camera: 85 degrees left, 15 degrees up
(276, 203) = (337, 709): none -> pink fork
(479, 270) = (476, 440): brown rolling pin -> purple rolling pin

* * * *

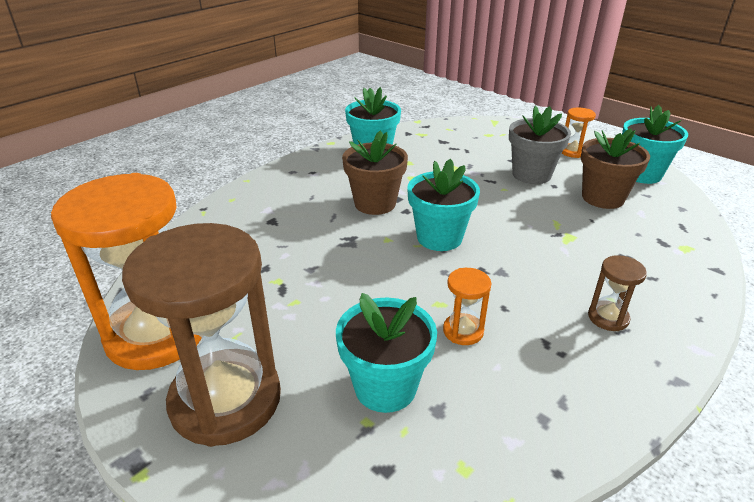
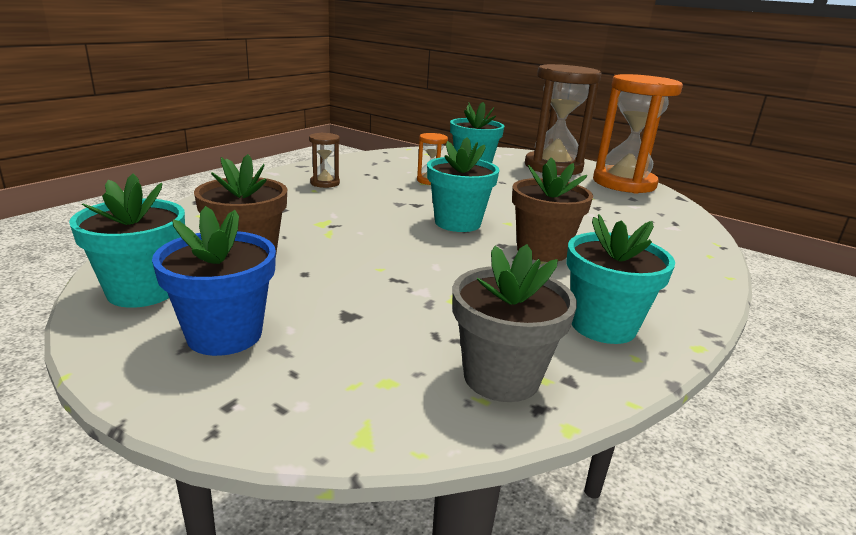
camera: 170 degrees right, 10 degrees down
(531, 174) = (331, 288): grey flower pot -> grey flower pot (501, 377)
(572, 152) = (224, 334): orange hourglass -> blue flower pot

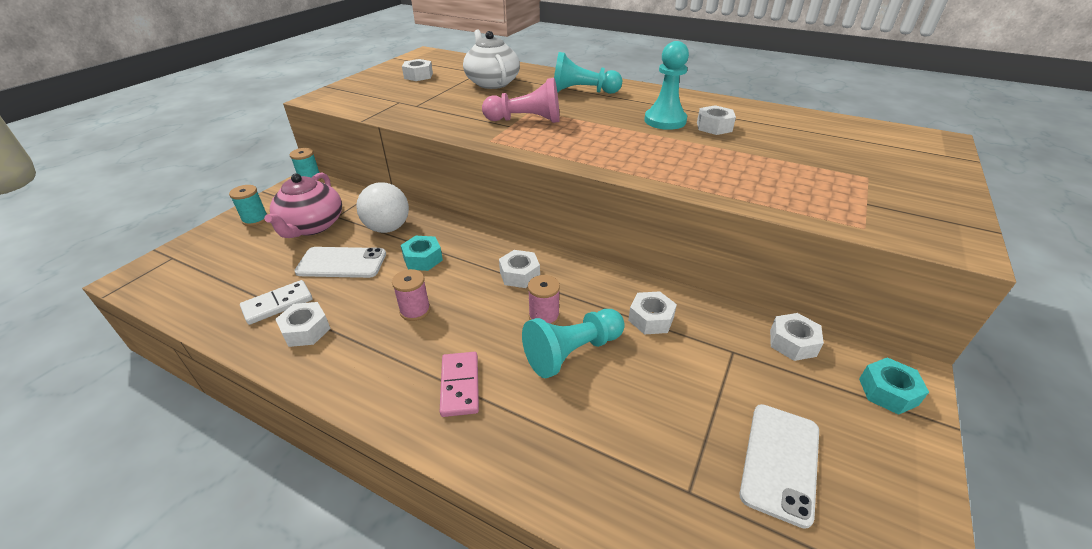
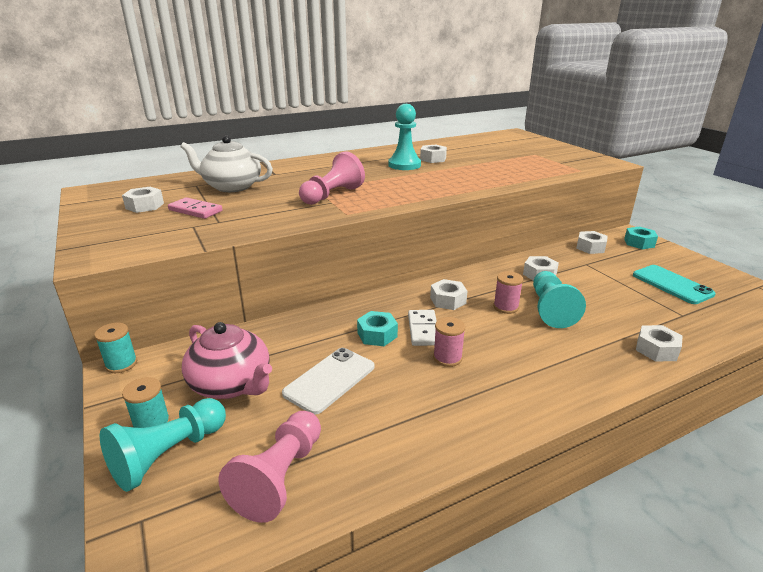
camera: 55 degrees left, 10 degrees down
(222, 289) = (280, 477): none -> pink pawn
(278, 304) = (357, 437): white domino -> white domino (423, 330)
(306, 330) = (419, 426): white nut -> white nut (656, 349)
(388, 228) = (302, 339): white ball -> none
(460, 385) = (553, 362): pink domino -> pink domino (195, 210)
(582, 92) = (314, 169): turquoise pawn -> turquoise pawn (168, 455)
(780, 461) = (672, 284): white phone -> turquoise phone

* * * *

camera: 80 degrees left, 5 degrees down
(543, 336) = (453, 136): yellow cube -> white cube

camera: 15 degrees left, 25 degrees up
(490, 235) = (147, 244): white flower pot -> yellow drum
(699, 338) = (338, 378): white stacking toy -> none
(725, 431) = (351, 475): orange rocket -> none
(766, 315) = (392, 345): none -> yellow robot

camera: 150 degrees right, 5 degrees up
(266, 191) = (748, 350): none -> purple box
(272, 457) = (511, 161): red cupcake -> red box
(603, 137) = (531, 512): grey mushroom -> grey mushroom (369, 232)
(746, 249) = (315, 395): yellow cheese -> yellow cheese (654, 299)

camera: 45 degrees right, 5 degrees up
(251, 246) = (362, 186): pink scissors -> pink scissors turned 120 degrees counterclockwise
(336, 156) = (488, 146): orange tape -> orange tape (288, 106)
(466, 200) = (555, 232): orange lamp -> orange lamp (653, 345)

* * * *

EXERCISE DETAILS:
Return exactly the lines above from the line that has "(336, 156) = (488, 146): orange" through the line that has "(466, 200) = (555, 232): orange", inclusive, and nothing else.

YOUR SOLUTION:
(336, 156) = (488, 146): orange tape -> orange tape (288, 106)
(466, 200) = (555, 232): orange lamp -> orange lamp (653, 345)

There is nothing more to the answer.